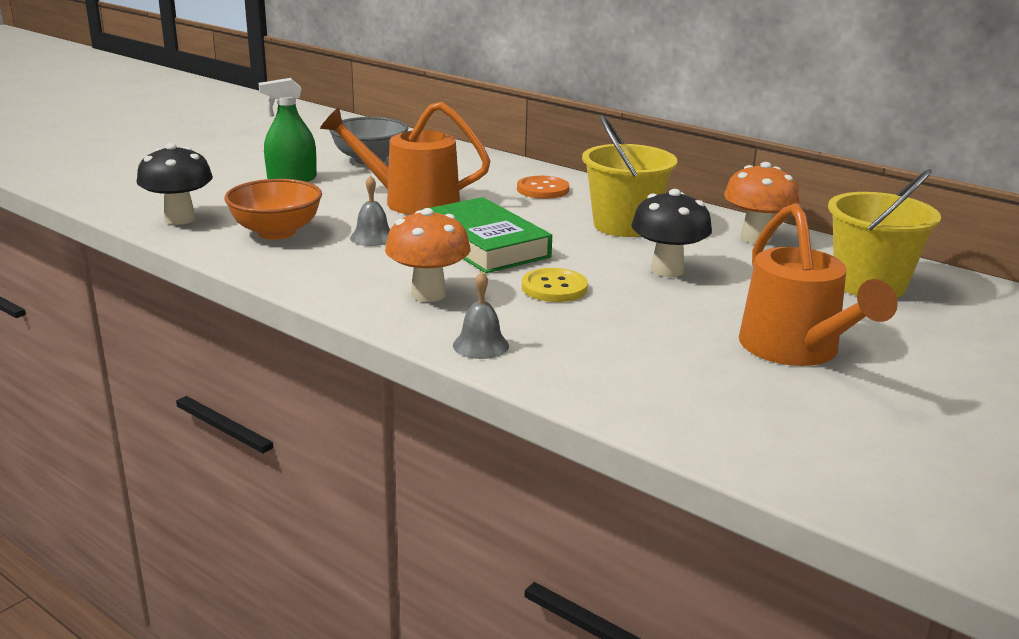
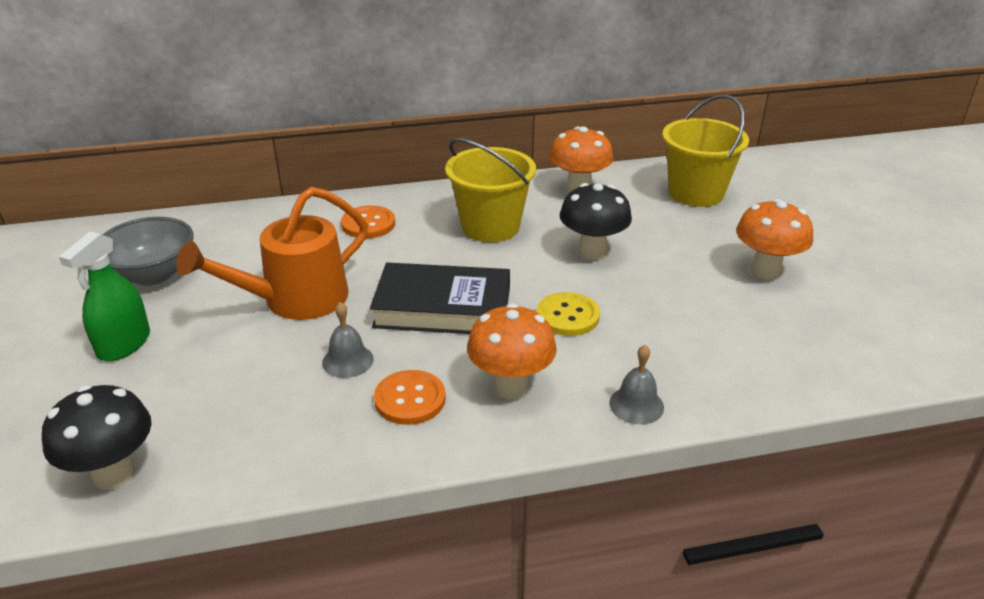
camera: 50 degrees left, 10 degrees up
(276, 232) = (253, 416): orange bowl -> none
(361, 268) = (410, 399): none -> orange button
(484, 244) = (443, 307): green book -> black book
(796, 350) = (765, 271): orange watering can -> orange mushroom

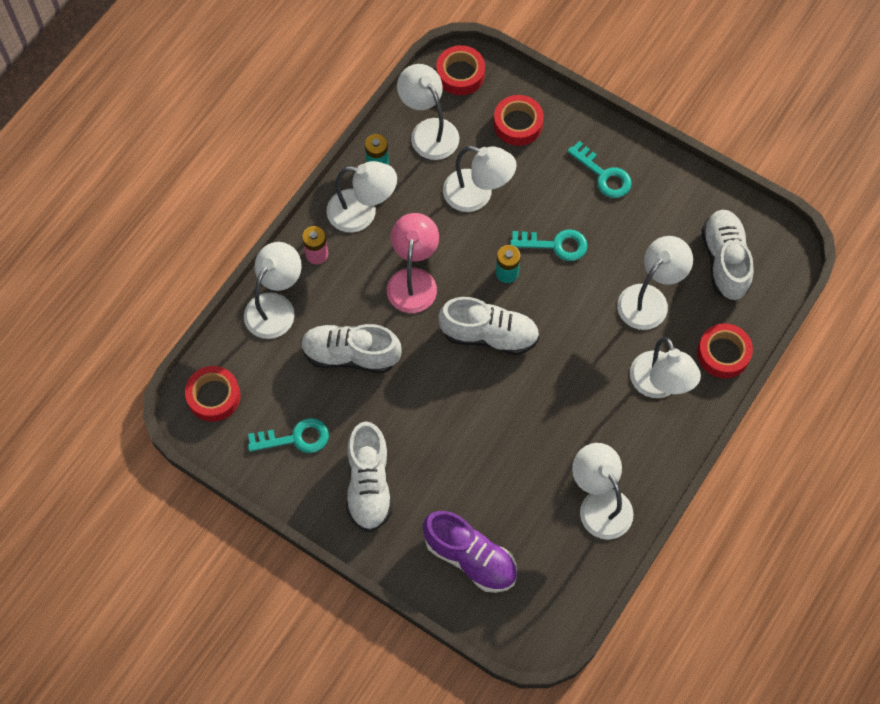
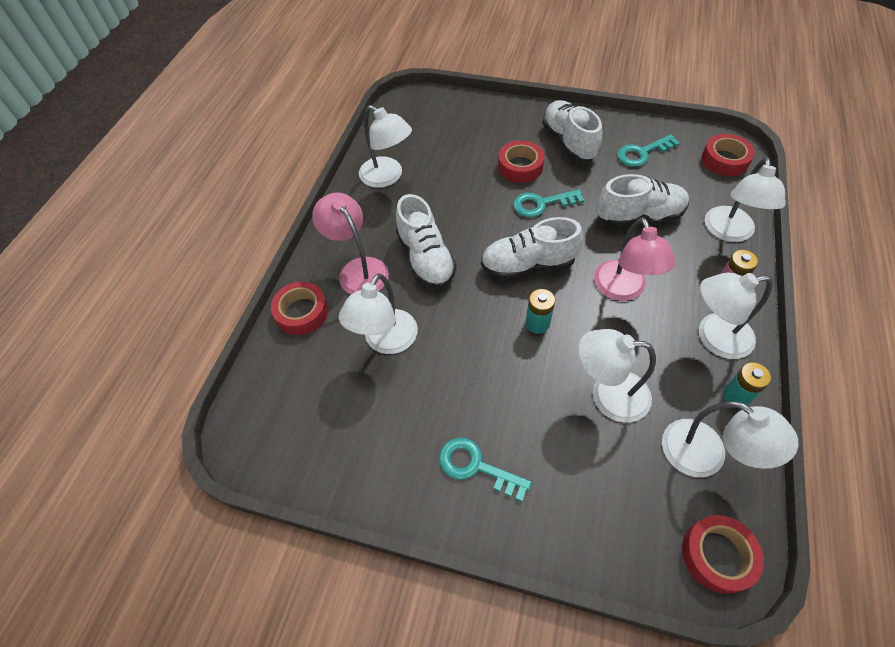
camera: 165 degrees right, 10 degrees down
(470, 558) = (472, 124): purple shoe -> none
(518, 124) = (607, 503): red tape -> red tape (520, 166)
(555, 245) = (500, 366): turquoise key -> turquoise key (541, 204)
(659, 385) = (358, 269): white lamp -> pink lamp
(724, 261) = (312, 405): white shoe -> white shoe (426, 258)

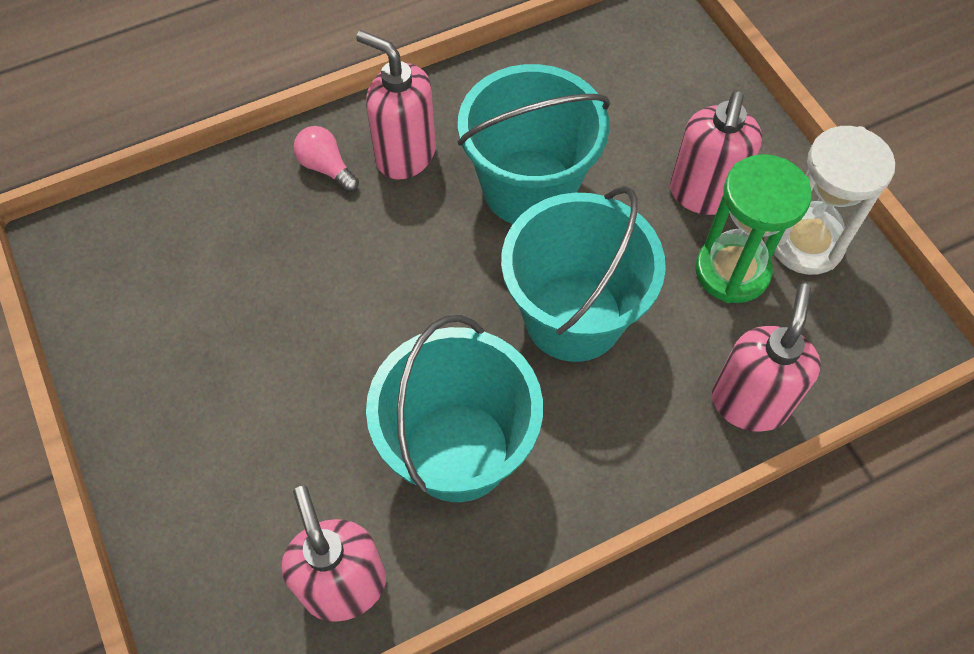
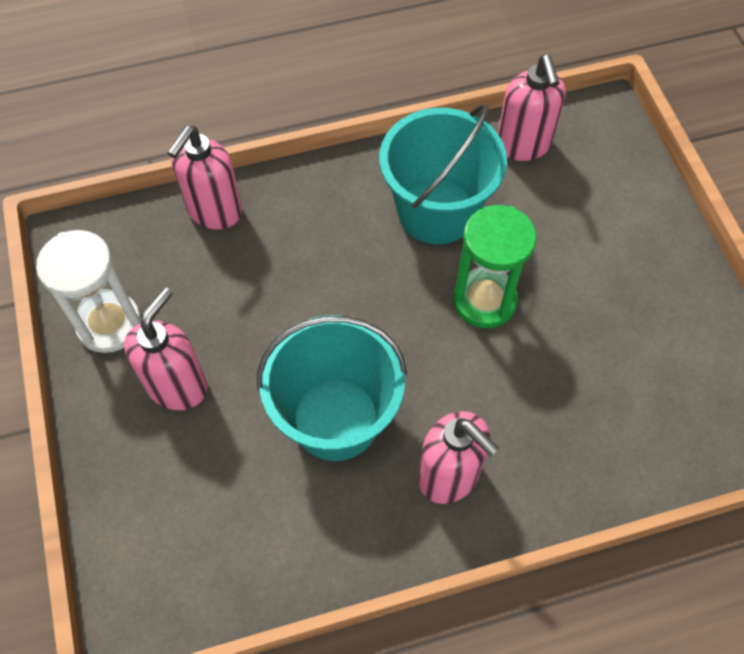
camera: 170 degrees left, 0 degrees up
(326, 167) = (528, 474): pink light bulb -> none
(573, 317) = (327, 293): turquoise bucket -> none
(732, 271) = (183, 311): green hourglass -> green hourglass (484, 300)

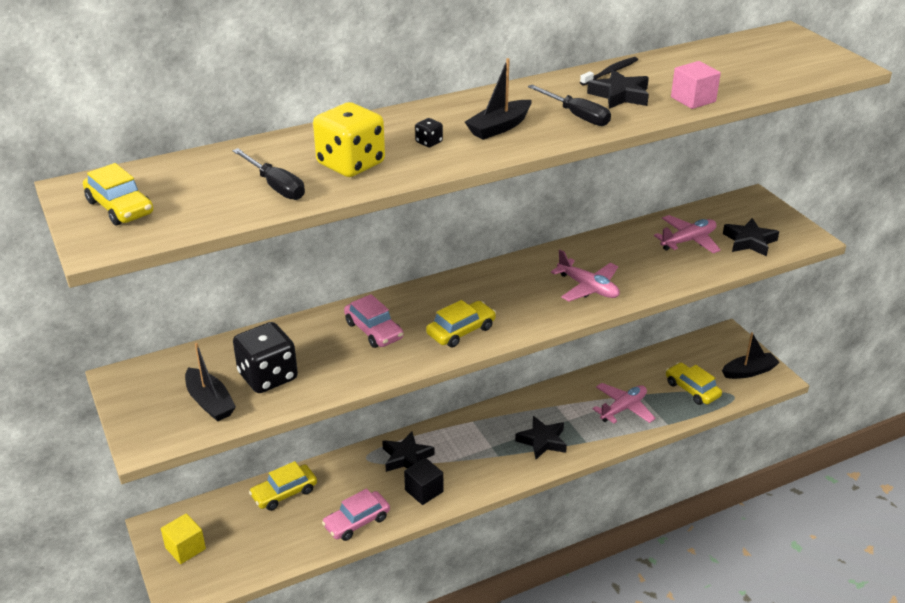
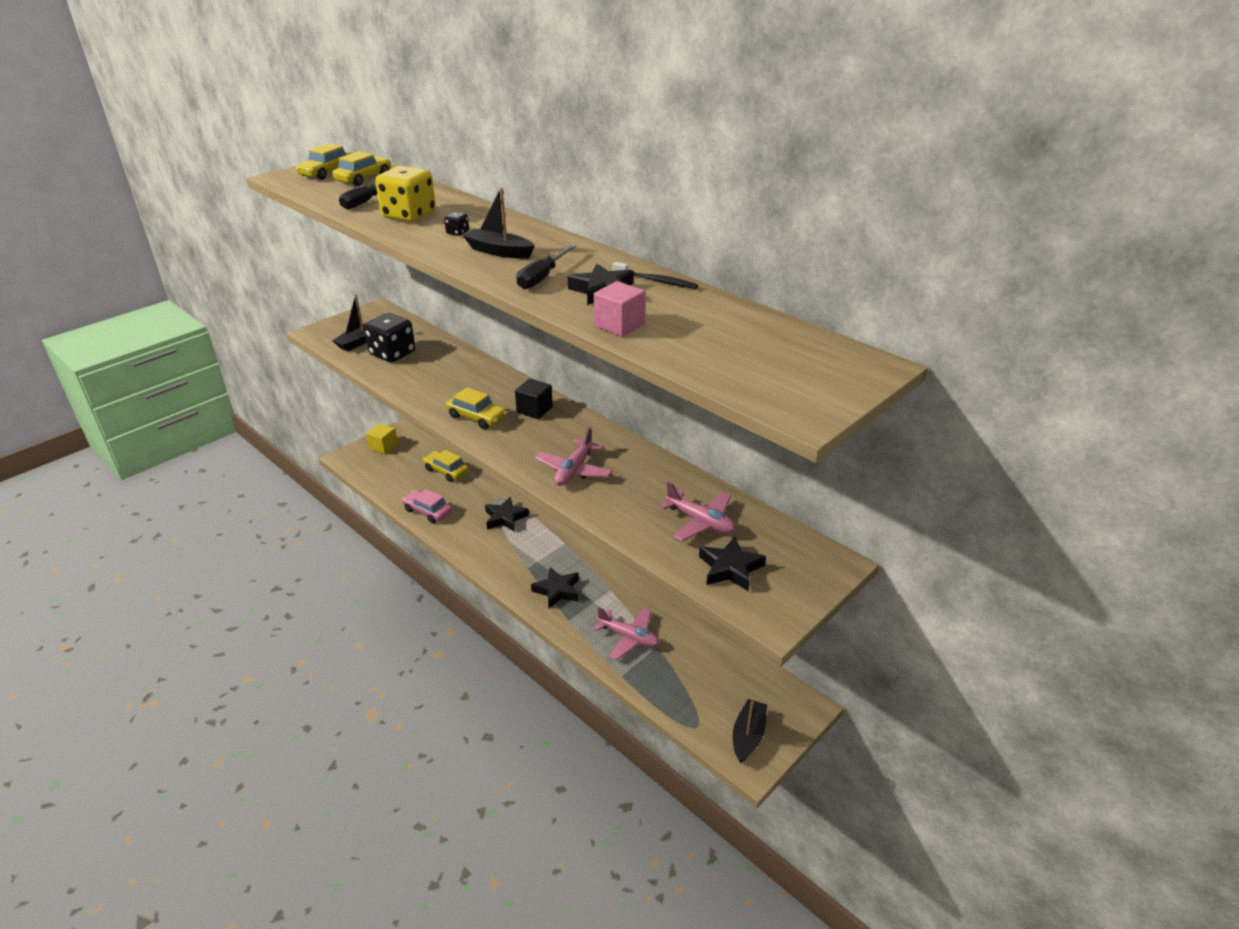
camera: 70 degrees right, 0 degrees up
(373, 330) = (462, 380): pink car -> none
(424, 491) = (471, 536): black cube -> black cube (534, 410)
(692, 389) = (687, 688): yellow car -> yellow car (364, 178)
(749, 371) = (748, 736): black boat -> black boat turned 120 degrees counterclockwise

***

Work required. Working from the entries above, please transcribe only the lines from the line with "(326, 167) = (528, 474): pink" through the line with "(692, 389) = (687, 688): yellow", exactly, with both end lines and without pictures.

Reply to the exercise.
(326, 167) = (528, 474): pink light bulb -> none
(573, 317) = (327, 293): turquoise bucket -> none
(732, 271) = (183, 311): green hourglass -> green hourglass (484, 300)

camera: 70 degrees right, 0 degrees up
(373, 330) = (462, 380): pink car -> none
(424, 491) = (471, 536): black cube -> black cube (534, 410)
(692, 389) = (687, 688): yellow car -> yellow car (364, 178)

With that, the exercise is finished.